In your copy of the entries, please include no pictures and return every word exactly.

Records shown: Begin

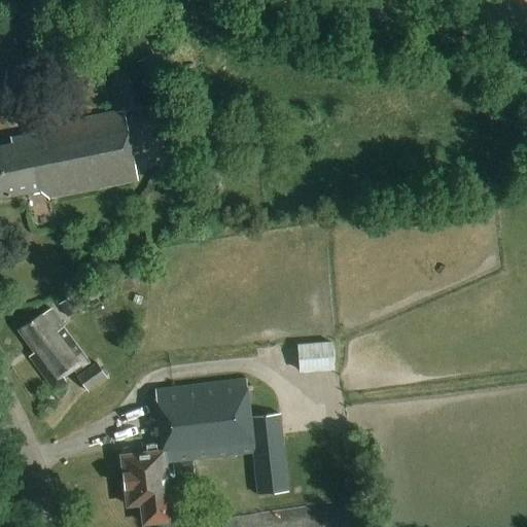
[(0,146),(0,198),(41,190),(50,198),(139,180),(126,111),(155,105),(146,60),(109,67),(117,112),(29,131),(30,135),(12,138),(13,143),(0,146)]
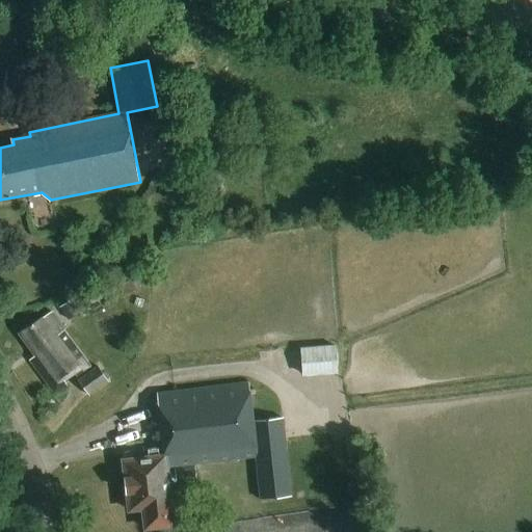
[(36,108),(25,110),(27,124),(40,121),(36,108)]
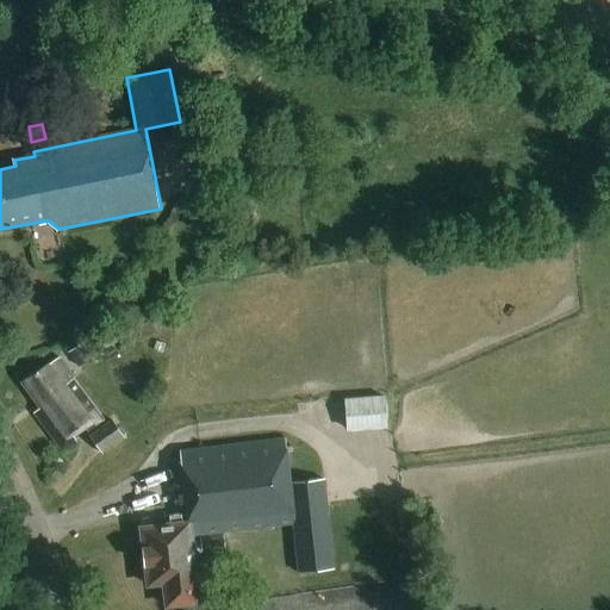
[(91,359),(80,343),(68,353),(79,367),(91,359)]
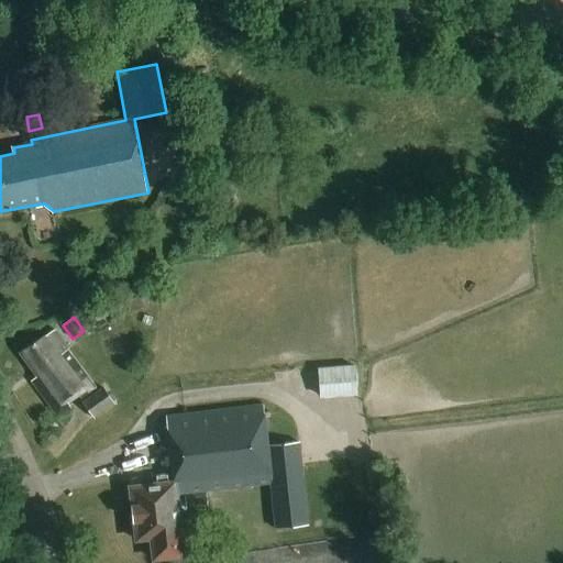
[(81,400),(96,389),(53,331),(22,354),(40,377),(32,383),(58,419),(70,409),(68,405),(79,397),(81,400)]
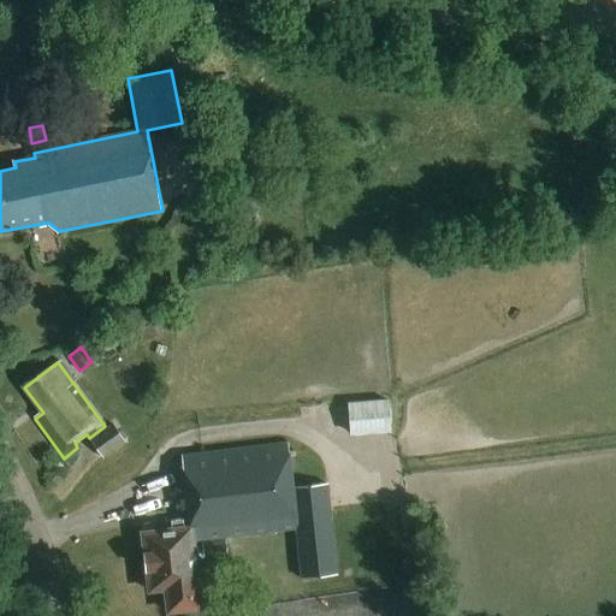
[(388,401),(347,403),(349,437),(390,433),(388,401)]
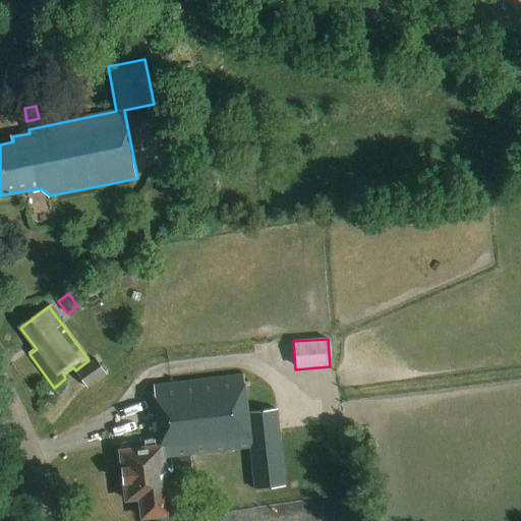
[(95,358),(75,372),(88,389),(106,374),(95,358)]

Records shown: End

### Response area
[(0,146),(0,198),(41,190),(50,198),(139,180),(126,111),(155,105),(146,60),(109,67),(117,112),(29,131),(30,135),(12,138),(13,143),(0,146)]
[(36,108),(25,110),(27,124),(40,121),(36,108)]
[(91,359),(80,343),(68,353),(79,367),(91,359)]
[(81,400),(96,389),(53,331),(22,354),(40,377),(32,383),(58,419),(70,409),(68,405),(79,397),(81,400)]
[(388,401),(347,403),(349,437),(390,433),(388,401)]
[(95,358),(75,372),(88,389),(106,374),(95,358)]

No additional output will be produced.